Using the entries below, copy exactly each line from the line with "C3: none -> 33nF (GND, VCC)" up to and including the line with "R5: 270 (W6, W9) -> none", with every picture left out.
··· RECORDS FOR THIS TASK ···
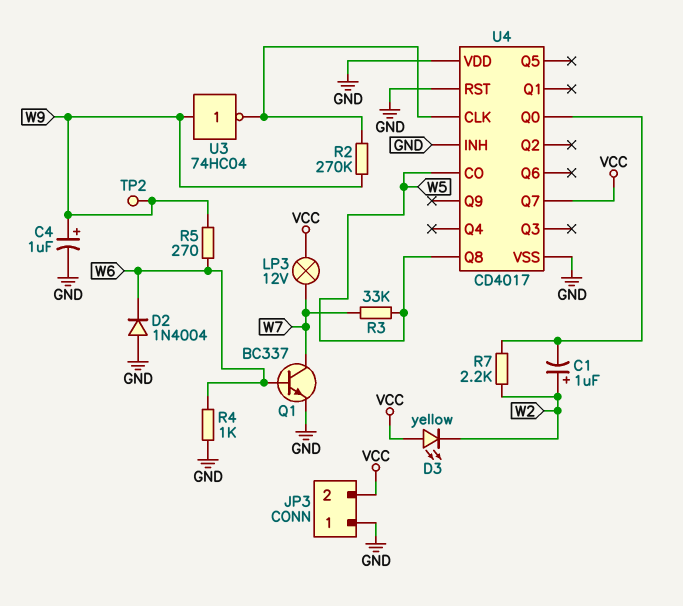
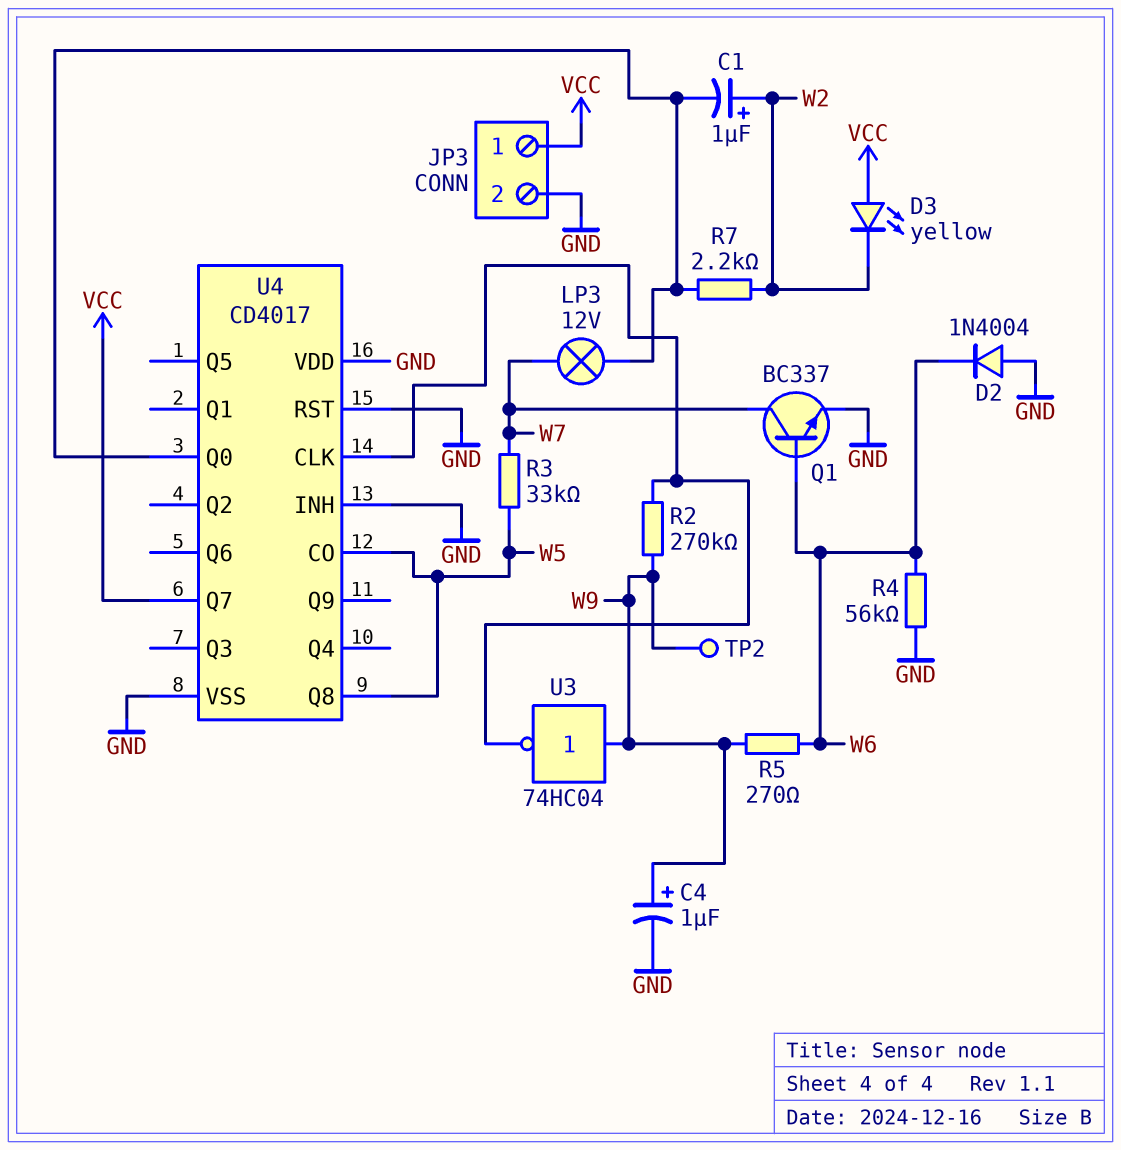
JP3 pin 1: GND -> VCC
JP3 pin 2: VCC -> GND
LP3: lamp 12V (VCC, W7) -> lamp 12V (U4/Q0, W7)
R4: 1k (GND, W6) -> 56k (GND, W6)

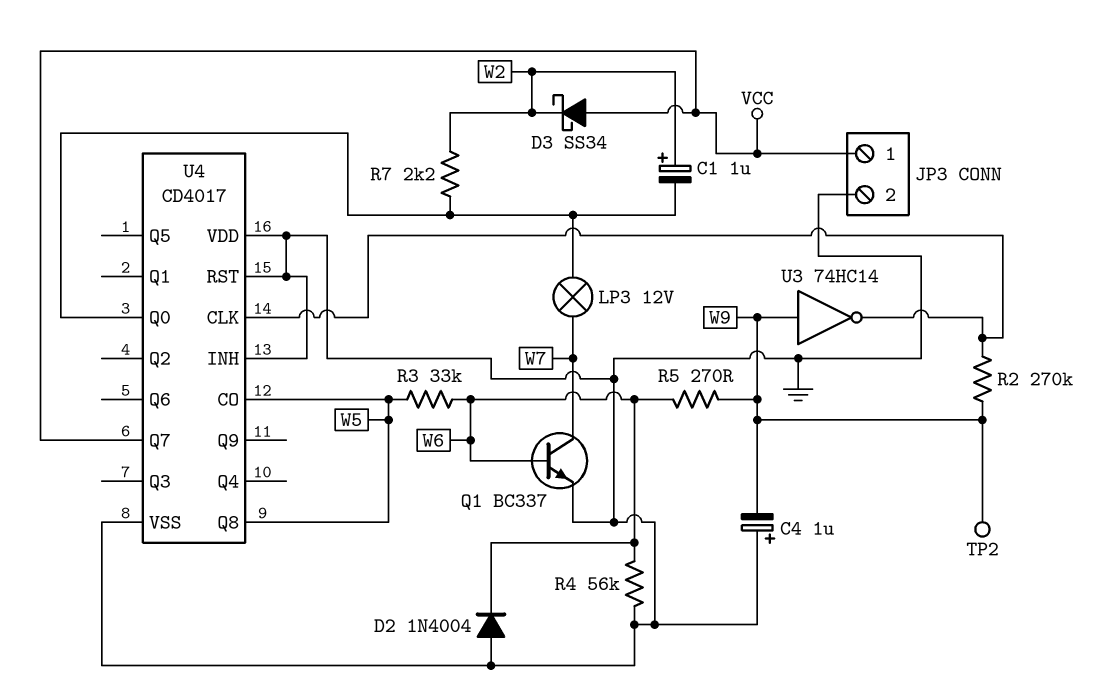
C4: 1uF (plus W9, minus GND) -> 1uF (plus GND, minus W9)
D3: LED yellow (A VCC, K W2) -> schottky SS34 (A VCC, K W2)
R3: 33k (W5, W7) -> 33k (W5, W6)
U3: NOT 74HC04 (in W9, out U4/CLK) -> NOT 74HC14 (in W9, out U4/CLK)

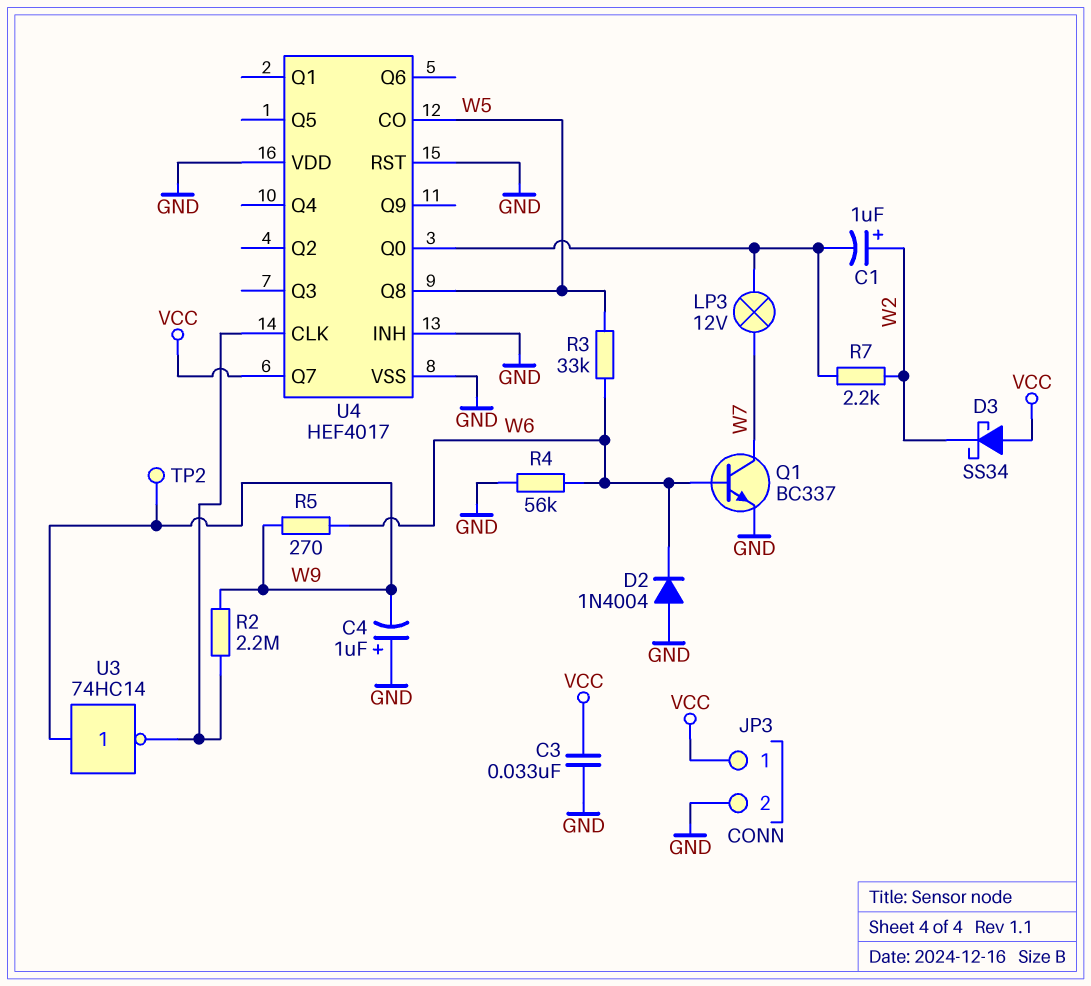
C3: none -> 33nF (GND, VCC)
R2: 270k (U4/CLK, W9) -> 2.2M (U4/CLK, W9)
U4: CD4017 -> HEF4017

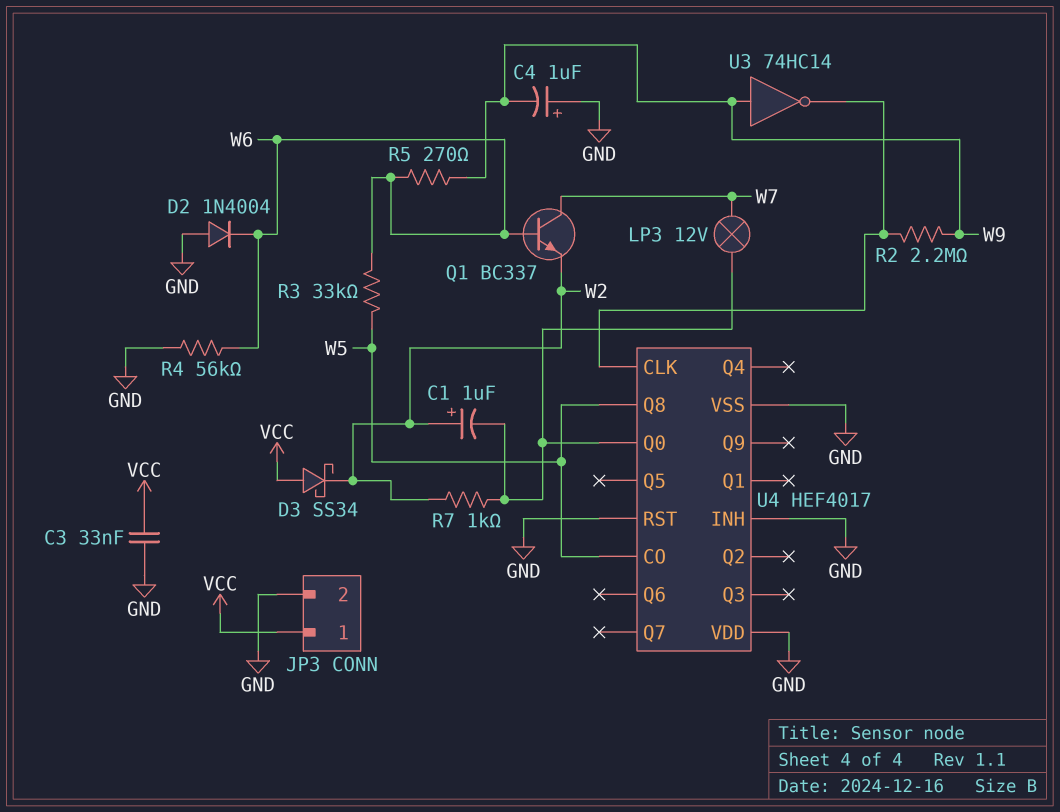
Q1: NPN BC337 (B W6, C W7, E GND) -> NPN BC337 (B W6, C W7, E W2)
R7: 2.2k (U4/Q0, W2) -> 1k (U4/Q0, W2)
TP2: test point (W9) -> none
U4 pin Q7: VCC -> none

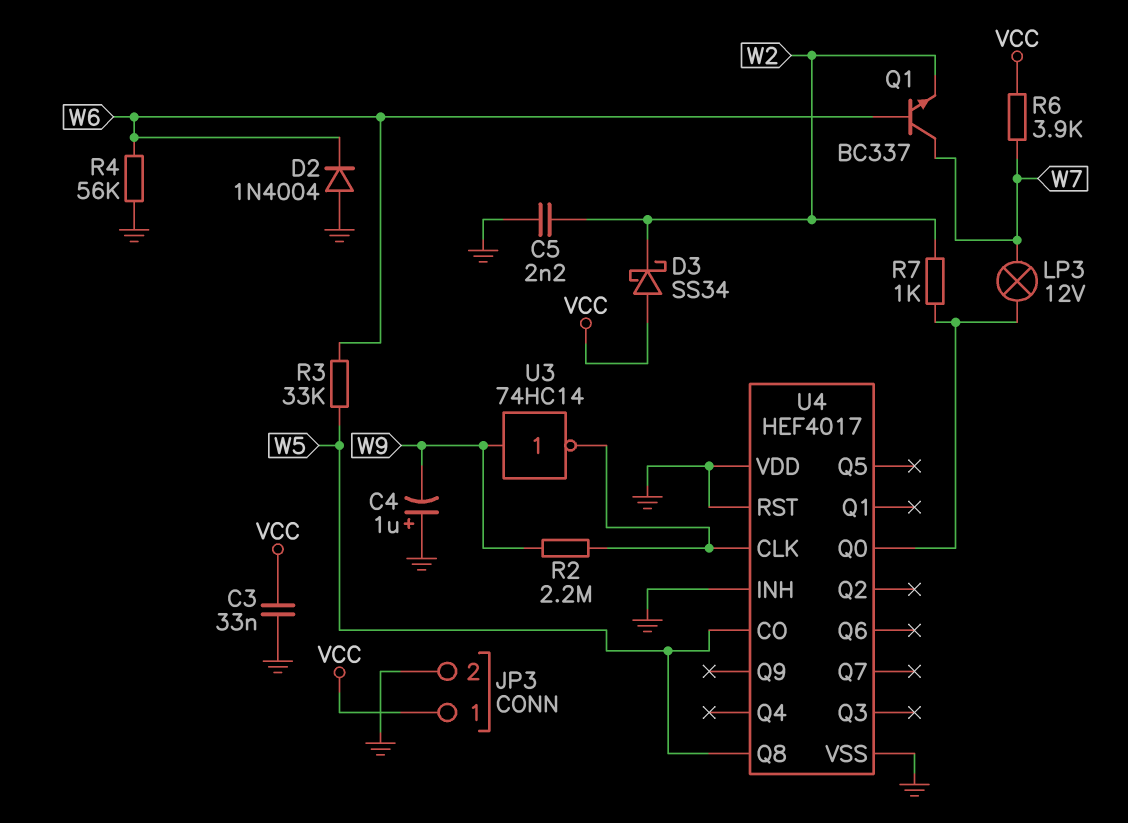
C1: 1uF (plus W2, minus U4/Q0) -> none
C5: none -> 2.2nF (GND, W2)
R5: 270 (W6, W9) -> none
R6: none -> 3.9k (VCC, W7)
···
§ RESULT:
C3: none -> 33nF (GND, VCC)
R2: 270k (U4/CLK, W9) -> 2.2M (U4/CLK, W9)
U4: CD4017 -> HEF4017

Q1: NPN BC337 (B W6, C W7, E GND) -> NPN BC337 (B W6, C W7, E W2)
R7: 2.2k (U4/Q0, W2) -> 1k (U4/Q0, W2)
TP2: test point (W9) -> none
U4 pin Q7: VCC -> none

C1: 1uF (plus W2, minus U4/Q0) -> none
C5: none -> 2.2nF (GND, W2)
R5: 270 (W6, W9) -> none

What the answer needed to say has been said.